### TASK REQUIREMENTS
Repeat each record below exactly, dropping the pictures.

### DATA SHOWN
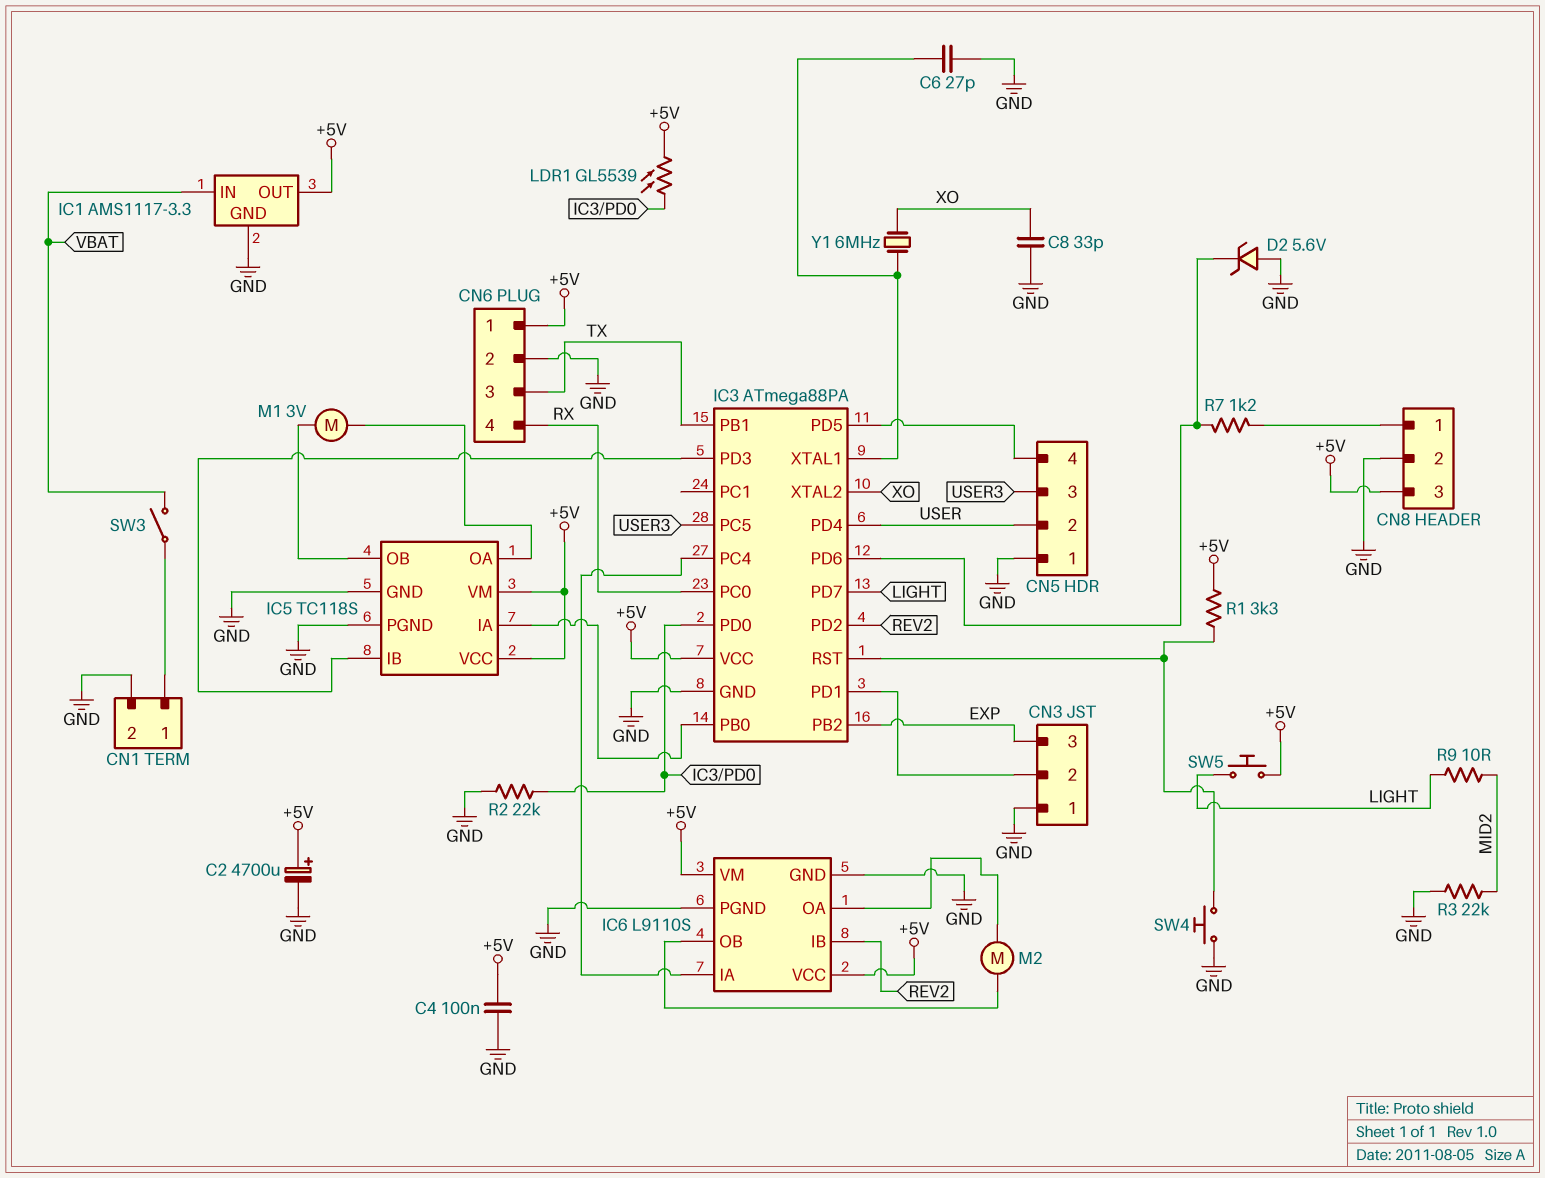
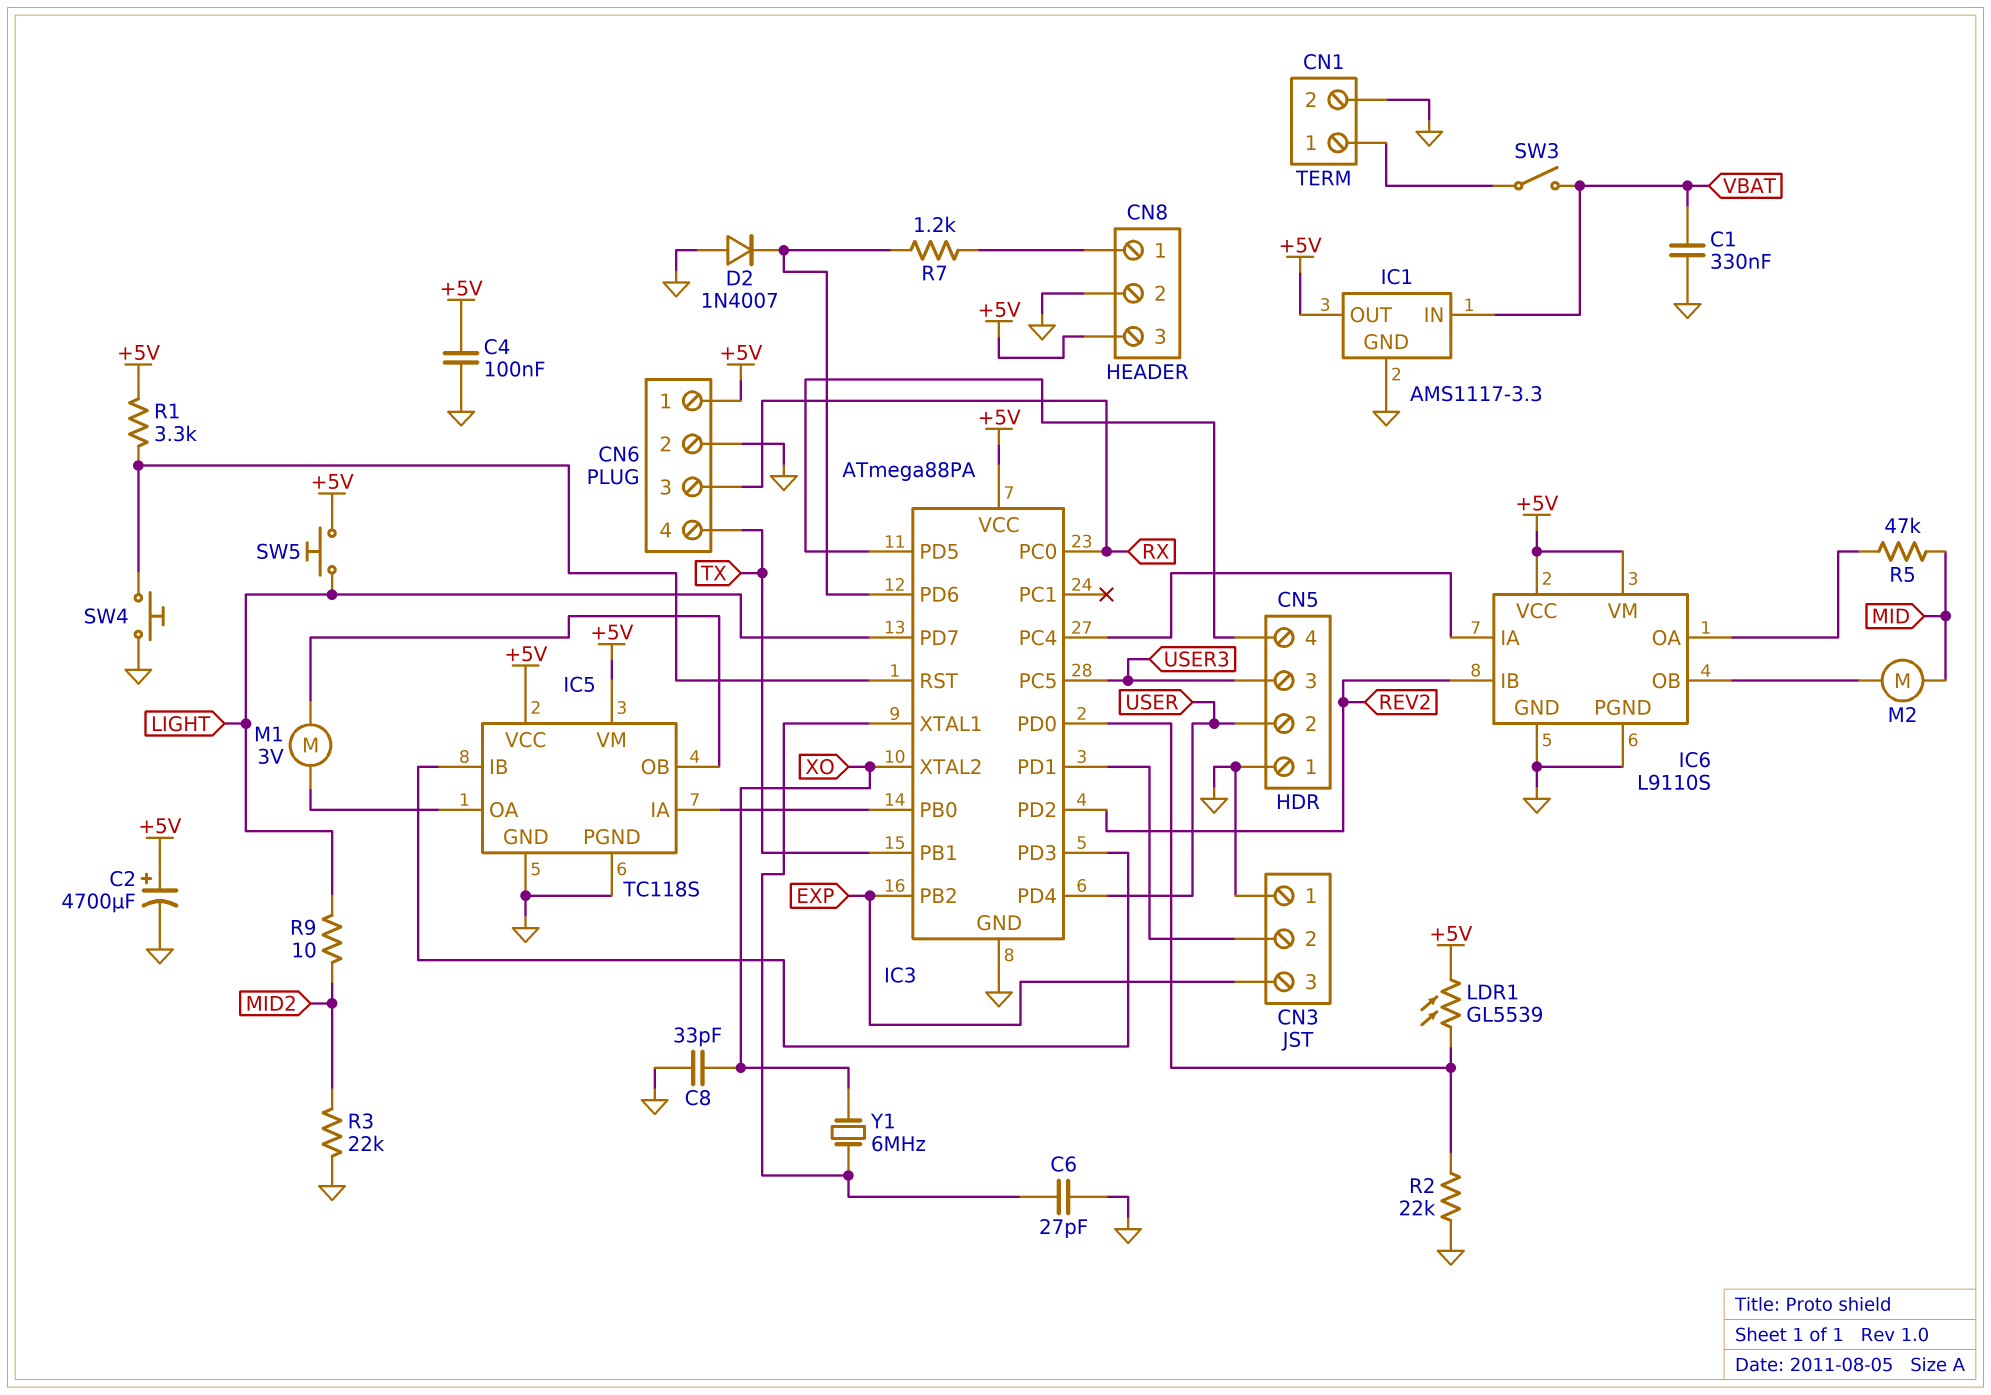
C1: none -> 330nF (GND, VBAT)
CN6 pin 3: TX -> RX
CN6 pin 4: RX -> TX
D2: zener 5.6V (A GND, K IC3/PD6) -> diode 1N4007 (A GND, K IC3/PD6)
M2: motor (IC6/OA, IC6/OB) -> motor (IC6/OB, MID)
R5: none -> 47k (IC6/OA, MID)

### EXERCISE SOLUTION
C1: none -> 330nF (GND, VBAT)
CN6 pin 3: TX -> RX
CN6 pin 4: RX -> TX
D2: zener 5.6V (A GND, K IC3/PD6) -> diode 1N4007 (A GND, K IC3/PD6)
M2: motor (IC6/OA, IC6/OB) -> motor (IC6/OB, MID)
R5: none -> 47k (IC6/OA, MID)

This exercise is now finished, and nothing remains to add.